- Task to carry out
Every entry in the data that follows should come back exactly, pictures aside.

=====

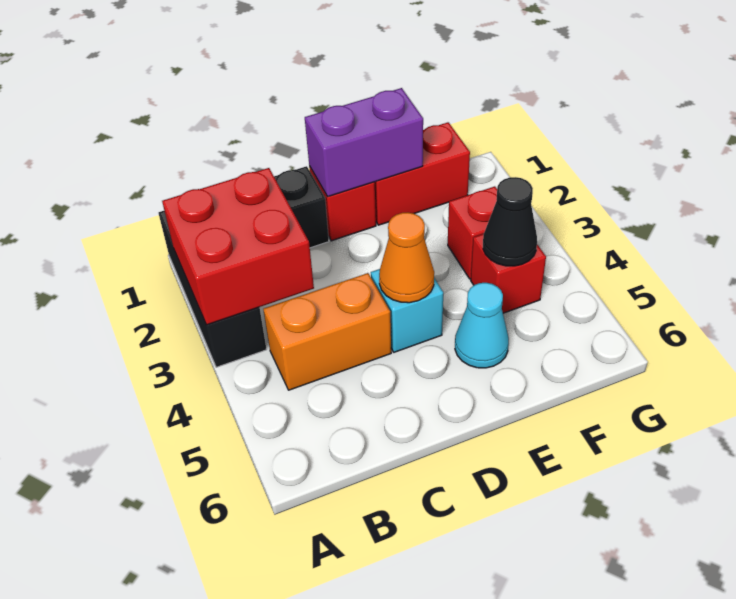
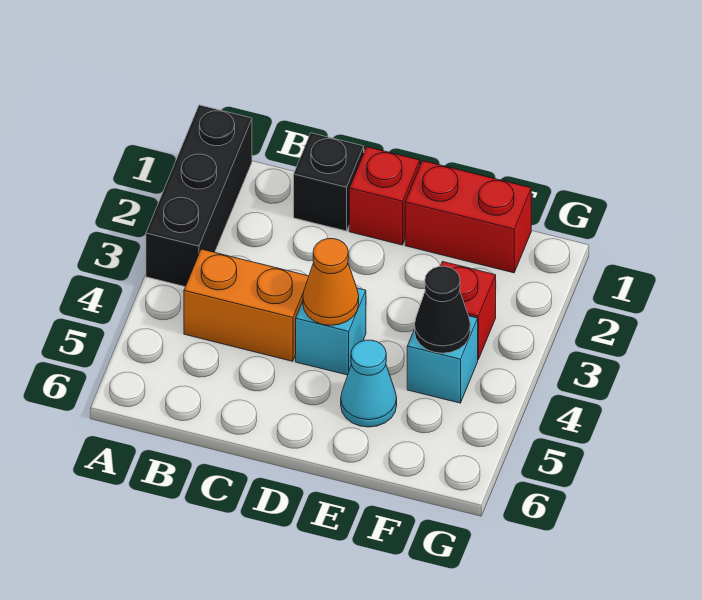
red brick A2:B3 level 2 -> none
purple brick D1:E1 level 2 -> none
red brick F4 level 1 -> cyan brick F4 level 1

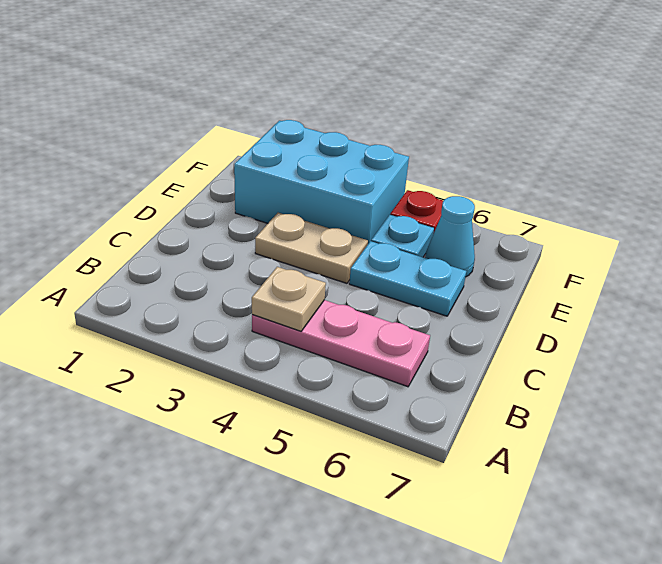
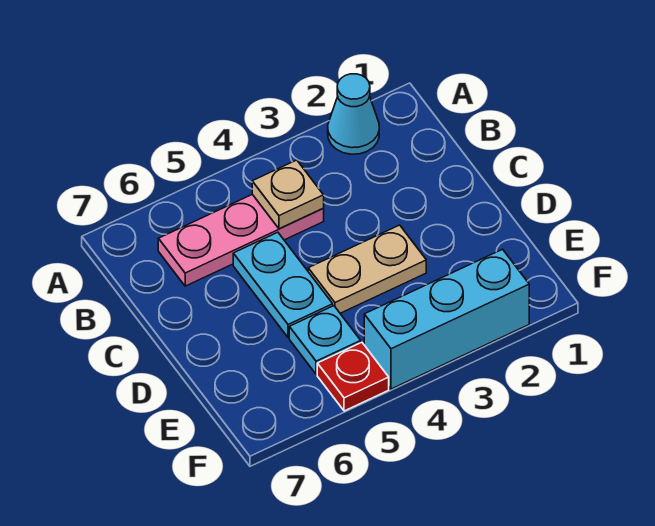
cyan plate D5:D6 level 1 -> cyan plate C5:D5 level 1
cyan brick E2:F4 level 1 -> cyan brick F2:F4 level 1
cyan cone E6 level 1 -> cyan cone A2 level 1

=====

- Finished exercise
red brick A2:B3 level 2 -> none
purple brick D1:E1 level 2 -> none
red brick F4 level 1 -> cyan brick F4 level 1

cyan plate D5:D6 level 1 -> cyan plate C5:D5 level 1
cyan brick E2:F4 level 1 -> cyan brick F2:F4 level 1
cyan cone E6 level 1 -> cyan cone A2 level 1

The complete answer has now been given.